Task item:
Without the images, output every record exactly as it appears.

[Records drawn from a dataset]
....................

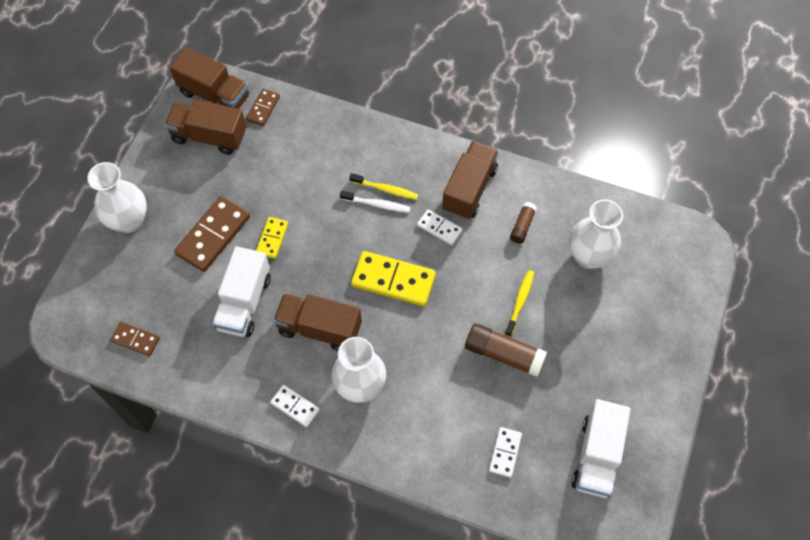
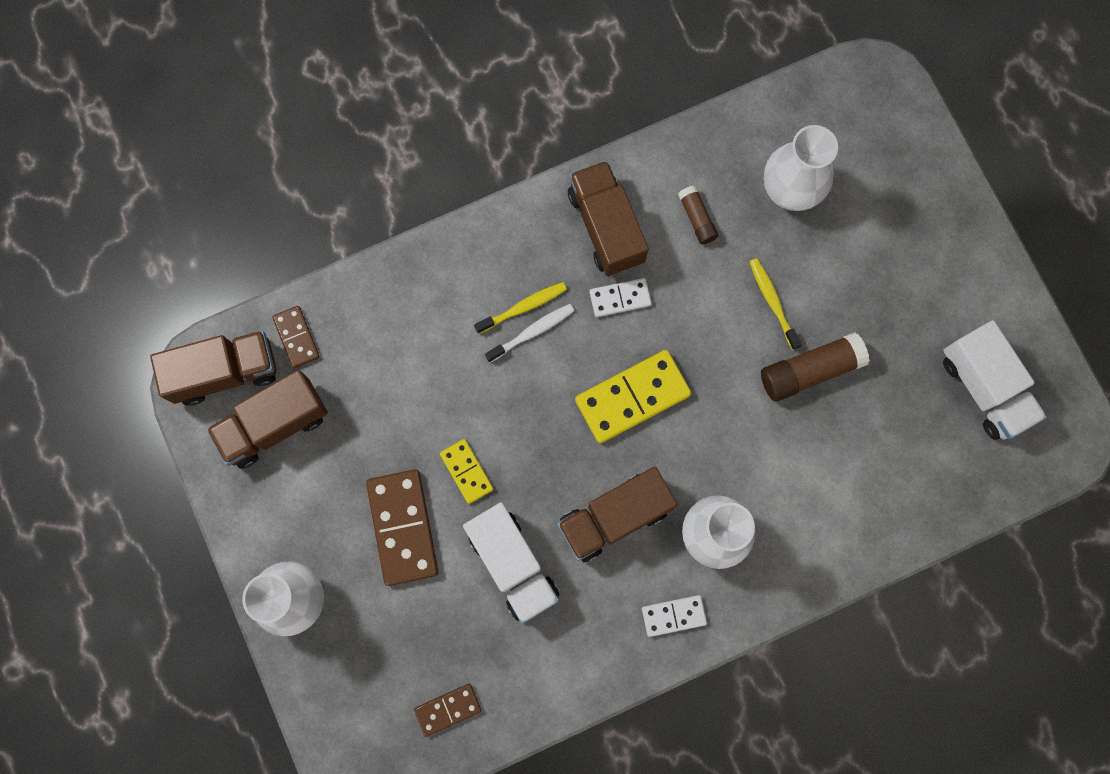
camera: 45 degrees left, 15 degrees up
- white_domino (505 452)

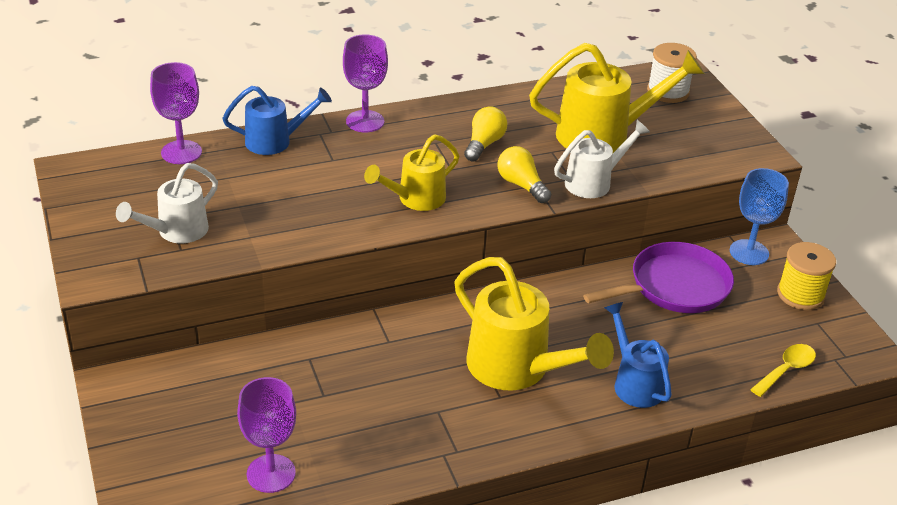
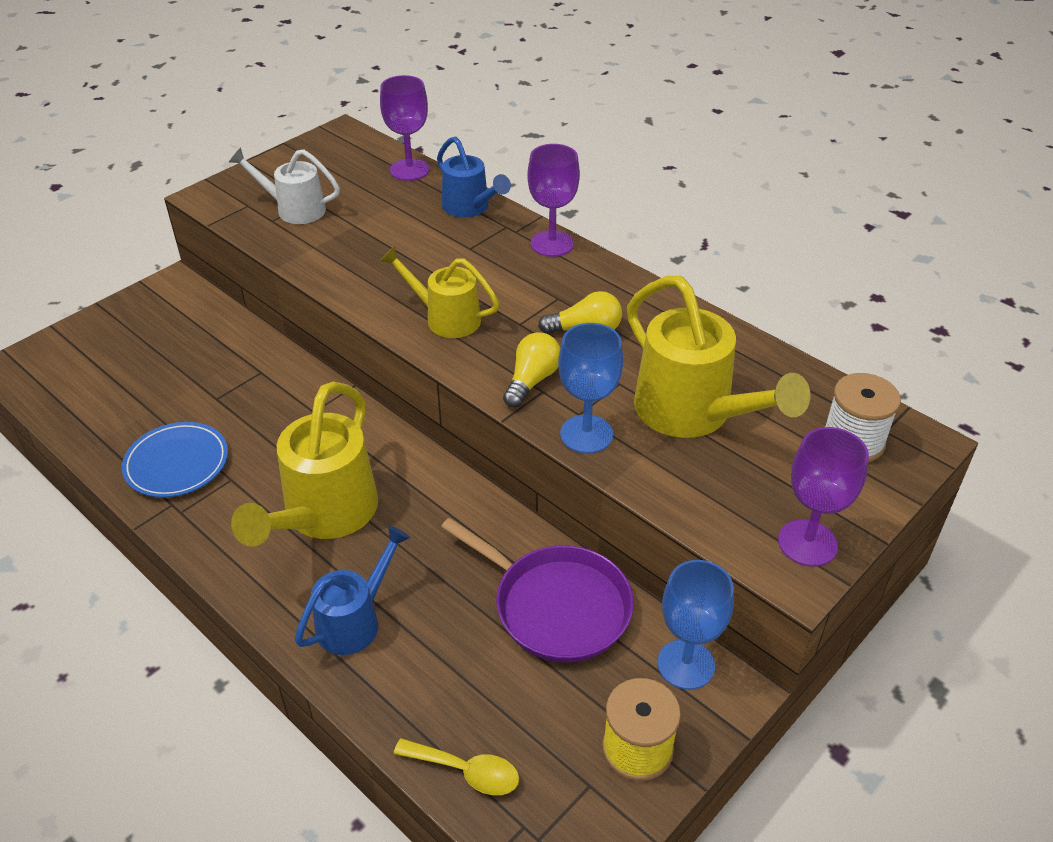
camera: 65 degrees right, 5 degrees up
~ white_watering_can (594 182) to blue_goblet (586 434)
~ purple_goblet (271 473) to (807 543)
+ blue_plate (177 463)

....................

Written answer:
camera: 45 degrees left, 15 degrees up
- white_domino (505 452)

camera: 65 degrees right, 5 degrees up
~ white_watering_can (594 182) to blue_goblet (586 434)
~ purple_goblet (271 473) to (807 543)
+ blue_plate (177 463)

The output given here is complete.